Provided data START

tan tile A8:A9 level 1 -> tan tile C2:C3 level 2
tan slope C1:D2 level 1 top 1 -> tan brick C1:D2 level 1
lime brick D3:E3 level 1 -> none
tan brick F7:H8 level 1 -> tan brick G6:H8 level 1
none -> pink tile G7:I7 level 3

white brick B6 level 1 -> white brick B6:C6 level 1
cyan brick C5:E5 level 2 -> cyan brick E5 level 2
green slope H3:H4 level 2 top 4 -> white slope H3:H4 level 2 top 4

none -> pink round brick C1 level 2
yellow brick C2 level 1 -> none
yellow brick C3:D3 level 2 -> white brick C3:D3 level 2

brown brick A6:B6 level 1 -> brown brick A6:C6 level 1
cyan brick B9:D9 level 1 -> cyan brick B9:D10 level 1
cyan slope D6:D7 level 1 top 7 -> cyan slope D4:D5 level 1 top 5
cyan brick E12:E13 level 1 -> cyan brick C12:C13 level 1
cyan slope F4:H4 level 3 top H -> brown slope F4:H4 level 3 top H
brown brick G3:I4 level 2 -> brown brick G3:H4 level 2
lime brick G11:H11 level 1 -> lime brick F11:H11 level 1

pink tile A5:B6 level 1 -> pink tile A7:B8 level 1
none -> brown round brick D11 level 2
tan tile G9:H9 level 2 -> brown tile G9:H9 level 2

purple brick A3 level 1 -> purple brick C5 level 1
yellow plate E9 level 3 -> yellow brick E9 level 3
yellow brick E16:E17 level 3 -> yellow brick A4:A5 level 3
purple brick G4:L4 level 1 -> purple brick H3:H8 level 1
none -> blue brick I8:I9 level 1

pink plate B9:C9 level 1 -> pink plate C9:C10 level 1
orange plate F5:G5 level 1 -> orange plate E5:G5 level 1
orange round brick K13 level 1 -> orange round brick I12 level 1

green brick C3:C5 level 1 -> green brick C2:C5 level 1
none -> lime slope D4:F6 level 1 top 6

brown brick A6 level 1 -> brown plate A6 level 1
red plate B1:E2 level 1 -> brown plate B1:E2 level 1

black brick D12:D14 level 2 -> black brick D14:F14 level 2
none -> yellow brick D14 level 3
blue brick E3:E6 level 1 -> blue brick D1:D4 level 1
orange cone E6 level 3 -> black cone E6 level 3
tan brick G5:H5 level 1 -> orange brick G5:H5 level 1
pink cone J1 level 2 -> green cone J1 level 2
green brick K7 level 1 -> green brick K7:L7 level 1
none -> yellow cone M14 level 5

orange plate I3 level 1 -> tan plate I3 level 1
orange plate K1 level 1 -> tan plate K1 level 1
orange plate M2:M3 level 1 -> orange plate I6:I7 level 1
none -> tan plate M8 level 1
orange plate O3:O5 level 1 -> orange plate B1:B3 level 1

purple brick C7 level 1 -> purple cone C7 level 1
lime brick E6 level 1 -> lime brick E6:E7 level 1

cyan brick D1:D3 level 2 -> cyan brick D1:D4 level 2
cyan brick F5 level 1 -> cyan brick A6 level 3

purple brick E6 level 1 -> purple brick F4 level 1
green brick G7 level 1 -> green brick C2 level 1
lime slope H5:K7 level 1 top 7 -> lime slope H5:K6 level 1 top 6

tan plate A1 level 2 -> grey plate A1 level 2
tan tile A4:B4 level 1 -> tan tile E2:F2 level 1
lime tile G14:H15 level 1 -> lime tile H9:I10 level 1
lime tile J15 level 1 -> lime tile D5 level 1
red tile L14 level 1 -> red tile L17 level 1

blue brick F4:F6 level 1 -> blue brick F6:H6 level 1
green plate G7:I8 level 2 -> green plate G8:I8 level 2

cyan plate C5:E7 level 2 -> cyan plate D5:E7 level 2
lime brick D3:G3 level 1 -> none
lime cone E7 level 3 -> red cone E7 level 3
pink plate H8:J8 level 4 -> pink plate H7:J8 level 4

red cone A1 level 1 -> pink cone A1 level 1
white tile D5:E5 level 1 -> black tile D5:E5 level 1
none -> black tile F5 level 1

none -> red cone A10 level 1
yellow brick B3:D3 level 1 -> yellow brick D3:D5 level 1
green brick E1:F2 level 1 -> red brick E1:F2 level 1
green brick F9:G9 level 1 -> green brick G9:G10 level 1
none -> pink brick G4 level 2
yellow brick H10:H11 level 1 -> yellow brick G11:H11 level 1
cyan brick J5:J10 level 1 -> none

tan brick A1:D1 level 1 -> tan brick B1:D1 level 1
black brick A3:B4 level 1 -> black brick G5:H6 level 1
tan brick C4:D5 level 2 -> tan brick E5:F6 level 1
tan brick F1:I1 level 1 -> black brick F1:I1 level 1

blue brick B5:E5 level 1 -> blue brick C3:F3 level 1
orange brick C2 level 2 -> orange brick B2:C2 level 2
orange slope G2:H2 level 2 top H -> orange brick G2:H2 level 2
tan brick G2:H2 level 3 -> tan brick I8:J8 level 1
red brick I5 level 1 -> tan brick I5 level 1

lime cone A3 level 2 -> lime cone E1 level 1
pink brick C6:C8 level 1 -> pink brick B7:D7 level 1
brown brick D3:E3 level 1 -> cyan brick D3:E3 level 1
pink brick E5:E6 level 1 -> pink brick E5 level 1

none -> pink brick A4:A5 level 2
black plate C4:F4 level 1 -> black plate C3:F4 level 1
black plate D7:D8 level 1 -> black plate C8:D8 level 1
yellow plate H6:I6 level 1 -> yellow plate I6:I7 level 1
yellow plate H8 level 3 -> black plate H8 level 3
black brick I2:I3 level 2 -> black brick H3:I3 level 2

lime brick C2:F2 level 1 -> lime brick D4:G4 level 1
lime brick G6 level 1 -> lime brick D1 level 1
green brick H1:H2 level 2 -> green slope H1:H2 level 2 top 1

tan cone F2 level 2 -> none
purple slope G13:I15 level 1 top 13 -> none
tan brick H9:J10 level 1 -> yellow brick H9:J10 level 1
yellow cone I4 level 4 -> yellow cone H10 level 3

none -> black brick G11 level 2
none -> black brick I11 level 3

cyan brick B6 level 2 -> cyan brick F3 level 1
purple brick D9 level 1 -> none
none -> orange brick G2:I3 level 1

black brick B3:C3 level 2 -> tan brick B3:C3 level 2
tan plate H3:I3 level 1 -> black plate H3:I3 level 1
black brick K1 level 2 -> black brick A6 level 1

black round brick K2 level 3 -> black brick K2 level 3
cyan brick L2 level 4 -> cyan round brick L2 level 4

Provided data END

> Task: All lines from the opening of the records through the line where "cyan slope F4:H4" occurs are to be output verbatim. No other line belongs in the answer.

> Solution below:
tan tile A8:A9 level 1 -> tan tile C2:C3 level 2
tan slope C1:D2 level 1 top 1 -> tan brick C1:D2 level 1
lime brick D3:E3 level 1 -> none
tan brick F7:H8 level 1 -> tan brick G6:H8 level 1
none -> pink tile G7:I7 level 3

white brick B6 level 1 -> white brick B6:C6 level 1
cyan brick C5:E5 level 2 -> cyan brick E5 level 2
green slope H3:H4 level 2 top 4 -> white slope H3:H4 level 2 top 4

none -> pink round brick C1 level 2
yellow brick C2 level 1 -> none
yellow brick C3:D3 level 2 -> white brick C3:D3 level 2

brown brick A6:B6 level 1 -> brown brick A6:C6 level 1
cyan brick B9:D9 level 1 -> cyan brick B9:D10 level 1
cyan slope D6:D7 level 1 top 7 -> cyan slope D4:D5 level 1 top 5
cyan brick E12:E13 level 1 -> cyan brick C12:C13 level 1
cyan slope F4:H4 level 3 top H -> brown slope F4:H4 level 3 top H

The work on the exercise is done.